__Work instructions__
Retype, without any change, the line that contains "R1: 6.2k (5V, GND) -> 6.2k (5V, ADJ)" and every line that follows it to the end of the entries, and nothing else.

Saved data entries
####################
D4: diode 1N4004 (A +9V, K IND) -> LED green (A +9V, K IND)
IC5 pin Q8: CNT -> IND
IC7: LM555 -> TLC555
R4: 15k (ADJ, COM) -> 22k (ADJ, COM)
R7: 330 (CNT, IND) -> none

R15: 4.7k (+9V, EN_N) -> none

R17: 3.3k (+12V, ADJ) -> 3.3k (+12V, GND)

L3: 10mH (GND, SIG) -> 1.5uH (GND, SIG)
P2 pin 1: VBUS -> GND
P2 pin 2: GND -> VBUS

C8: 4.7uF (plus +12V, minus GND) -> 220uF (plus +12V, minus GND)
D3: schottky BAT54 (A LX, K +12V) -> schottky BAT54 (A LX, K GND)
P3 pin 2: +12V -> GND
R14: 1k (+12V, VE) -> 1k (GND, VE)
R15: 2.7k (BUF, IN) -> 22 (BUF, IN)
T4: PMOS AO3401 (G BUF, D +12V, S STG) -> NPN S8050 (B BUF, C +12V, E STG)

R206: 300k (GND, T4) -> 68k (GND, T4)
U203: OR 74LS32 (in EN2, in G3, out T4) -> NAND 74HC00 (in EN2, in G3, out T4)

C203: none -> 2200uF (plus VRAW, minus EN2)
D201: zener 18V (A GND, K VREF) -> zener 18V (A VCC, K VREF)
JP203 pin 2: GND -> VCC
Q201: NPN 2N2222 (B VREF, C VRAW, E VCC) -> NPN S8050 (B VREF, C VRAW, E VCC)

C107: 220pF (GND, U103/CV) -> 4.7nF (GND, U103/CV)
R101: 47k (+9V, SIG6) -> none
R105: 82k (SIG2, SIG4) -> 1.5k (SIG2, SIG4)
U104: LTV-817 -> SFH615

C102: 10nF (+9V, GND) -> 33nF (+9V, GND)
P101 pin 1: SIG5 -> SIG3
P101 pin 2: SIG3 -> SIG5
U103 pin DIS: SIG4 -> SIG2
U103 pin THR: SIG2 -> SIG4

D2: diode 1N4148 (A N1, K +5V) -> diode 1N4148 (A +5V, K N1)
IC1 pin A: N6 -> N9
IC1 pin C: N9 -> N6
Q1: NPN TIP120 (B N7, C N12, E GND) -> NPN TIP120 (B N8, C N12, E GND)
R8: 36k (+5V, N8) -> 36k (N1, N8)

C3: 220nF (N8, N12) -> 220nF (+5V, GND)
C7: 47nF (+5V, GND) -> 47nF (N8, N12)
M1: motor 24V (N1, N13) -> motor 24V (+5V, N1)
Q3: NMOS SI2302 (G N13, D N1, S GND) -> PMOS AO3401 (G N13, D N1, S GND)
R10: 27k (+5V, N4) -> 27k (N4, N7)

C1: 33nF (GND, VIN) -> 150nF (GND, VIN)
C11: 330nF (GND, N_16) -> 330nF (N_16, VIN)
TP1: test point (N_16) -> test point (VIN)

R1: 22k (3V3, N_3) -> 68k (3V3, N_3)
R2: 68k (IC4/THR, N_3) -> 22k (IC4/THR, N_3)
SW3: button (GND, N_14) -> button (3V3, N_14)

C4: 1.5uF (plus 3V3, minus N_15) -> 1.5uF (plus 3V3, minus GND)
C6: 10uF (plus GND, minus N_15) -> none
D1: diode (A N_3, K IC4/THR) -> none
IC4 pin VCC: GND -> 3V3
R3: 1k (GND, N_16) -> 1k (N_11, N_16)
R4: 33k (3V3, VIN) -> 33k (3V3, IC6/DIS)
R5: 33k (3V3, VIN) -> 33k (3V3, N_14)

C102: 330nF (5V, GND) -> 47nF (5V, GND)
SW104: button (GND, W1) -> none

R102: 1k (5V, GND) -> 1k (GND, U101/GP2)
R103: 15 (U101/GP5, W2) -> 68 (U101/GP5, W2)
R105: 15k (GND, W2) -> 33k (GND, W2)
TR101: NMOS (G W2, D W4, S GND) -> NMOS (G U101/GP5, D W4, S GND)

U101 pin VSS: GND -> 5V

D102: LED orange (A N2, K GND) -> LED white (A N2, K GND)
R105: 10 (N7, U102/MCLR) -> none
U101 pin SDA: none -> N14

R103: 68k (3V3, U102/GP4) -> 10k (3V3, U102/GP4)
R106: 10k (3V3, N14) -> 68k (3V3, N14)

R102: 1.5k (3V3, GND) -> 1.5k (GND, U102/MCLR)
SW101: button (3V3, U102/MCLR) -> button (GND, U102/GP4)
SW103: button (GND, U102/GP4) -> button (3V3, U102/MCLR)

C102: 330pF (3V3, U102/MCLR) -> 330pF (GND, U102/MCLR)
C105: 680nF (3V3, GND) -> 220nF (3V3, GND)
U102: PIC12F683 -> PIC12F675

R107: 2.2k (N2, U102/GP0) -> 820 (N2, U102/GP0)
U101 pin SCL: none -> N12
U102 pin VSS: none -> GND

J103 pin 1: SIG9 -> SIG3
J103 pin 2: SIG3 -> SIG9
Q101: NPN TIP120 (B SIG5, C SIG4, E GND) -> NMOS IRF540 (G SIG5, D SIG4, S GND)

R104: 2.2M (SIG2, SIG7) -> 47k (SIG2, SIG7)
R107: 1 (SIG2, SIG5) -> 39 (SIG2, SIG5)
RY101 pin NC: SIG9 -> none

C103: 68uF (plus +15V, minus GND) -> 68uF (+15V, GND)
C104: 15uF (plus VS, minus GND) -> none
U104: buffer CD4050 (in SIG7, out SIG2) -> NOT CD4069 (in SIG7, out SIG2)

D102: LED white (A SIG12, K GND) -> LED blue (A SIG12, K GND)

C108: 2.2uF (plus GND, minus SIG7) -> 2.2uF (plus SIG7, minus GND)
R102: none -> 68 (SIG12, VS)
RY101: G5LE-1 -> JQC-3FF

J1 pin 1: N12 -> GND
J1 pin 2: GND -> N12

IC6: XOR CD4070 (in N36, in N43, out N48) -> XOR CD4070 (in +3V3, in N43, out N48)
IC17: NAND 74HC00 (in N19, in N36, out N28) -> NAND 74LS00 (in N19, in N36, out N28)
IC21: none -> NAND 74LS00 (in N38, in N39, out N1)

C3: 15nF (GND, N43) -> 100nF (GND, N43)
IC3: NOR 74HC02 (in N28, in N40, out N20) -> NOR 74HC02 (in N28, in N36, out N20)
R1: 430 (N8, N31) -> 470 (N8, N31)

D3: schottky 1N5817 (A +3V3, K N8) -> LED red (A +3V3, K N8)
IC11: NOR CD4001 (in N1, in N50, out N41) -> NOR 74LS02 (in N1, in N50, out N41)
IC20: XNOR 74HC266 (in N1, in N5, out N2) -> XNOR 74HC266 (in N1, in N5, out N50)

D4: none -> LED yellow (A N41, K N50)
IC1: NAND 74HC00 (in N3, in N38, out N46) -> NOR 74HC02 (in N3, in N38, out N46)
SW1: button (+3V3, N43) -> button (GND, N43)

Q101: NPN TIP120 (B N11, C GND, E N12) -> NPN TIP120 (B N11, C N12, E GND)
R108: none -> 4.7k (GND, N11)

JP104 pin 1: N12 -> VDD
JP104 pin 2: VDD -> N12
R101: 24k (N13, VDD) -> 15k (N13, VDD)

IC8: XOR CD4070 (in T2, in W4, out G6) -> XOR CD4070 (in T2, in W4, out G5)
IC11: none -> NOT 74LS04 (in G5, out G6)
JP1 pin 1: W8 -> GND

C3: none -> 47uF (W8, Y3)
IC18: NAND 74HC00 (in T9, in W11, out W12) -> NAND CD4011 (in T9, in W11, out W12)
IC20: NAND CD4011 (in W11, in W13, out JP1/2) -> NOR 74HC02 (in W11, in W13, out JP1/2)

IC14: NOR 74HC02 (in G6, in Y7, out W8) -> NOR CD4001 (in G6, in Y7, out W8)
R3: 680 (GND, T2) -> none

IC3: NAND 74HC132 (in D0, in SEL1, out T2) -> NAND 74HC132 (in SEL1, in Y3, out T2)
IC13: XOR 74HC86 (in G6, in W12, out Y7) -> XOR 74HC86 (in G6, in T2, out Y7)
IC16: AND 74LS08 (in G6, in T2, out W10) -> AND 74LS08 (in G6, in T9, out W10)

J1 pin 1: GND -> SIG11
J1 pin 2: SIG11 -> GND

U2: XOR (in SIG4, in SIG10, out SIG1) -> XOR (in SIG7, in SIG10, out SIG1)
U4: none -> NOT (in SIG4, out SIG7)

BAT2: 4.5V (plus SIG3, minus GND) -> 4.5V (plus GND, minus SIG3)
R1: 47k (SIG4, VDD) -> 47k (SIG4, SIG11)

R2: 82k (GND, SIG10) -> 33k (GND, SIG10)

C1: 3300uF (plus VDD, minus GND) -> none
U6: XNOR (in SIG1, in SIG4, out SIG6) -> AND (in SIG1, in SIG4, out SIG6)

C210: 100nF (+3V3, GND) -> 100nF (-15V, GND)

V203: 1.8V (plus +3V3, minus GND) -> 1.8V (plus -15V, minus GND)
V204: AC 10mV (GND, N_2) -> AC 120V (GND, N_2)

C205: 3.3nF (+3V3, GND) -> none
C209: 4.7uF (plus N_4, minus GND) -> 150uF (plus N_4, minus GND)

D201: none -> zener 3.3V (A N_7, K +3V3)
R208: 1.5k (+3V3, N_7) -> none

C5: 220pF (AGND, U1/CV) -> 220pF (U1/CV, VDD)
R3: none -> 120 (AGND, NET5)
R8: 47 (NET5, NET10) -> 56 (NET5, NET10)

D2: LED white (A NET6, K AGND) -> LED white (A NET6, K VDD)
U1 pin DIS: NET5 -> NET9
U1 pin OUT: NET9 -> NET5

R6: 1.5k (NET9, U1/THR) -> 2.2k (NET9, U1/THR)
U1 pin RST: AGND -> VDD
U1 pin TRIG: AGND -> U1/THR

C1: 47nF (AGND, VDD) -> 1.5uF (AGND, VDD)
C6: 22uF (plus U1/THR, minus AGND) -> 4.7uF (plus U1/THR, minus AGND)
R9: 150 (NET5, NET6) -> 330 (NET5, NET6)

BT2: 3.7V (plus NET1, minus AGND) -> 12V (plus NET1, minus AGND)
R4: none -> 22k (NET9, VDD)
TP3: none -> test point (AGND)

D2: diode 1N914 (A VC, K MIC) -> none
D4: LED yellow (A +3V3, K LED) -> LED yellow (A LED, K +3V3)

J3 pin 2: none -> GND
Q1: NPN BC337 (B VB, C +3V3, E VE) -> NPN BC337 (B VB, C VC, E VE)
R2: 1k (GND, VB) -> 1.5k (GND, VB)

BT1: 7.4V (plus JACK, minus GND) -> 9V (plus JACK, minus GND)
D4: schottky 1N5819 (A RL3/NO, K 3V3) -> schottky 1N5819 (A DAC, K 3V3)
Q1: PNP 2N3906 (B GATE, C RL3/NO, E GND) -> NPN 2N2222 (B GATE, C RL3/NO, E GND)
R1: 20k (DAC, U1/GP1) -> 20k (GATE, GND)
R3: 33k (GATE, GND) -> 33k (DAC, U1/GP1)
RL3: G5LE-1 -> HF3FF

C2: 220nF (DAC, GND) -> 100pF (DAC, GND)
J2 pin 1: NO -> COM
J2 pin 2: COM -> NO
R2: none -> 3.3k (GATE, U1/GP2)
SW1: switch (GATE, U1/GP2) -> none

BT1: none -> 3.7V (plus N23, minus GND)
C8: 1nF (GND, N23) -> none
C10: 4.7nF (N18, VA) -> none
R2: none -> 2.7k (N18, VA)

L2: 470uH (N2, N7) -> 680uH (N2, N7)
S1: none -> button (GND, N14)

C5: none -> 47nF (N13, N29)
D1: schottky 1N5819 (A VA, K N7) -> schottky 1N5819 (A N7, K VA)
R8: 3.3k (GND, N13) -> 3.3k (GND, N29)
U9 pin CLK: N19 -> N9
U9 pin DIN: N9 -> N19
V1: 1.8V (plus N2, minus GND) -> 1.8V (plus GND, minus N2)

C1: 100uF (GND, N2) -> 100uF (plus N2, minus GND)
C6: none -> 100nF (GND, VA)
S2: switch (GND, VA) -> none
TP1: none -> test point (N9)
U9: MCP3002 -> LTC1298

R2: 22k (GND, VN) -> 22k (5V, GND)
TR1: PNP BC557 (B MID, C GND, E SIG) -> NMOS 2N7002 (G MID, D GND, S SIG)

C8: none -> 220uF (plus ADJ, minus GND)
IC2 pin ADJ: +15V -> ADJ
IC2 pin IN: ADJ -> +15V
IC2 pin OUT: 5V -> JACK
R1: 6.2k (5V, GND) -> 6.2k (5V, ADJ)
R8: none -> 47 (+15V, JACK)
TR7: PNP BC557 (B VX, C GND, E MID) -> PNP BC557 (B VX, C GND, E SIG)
####################
__Result of the task__
R1: 6.2k (5V, GND) -> 6.2k (5V, ADJ)
R8: none -> 47 (+15V, JACK)
TR7: PNP BC557 (B VX, C GND, E MID) -> PNP BC557 (B VX, C GND, E SIG)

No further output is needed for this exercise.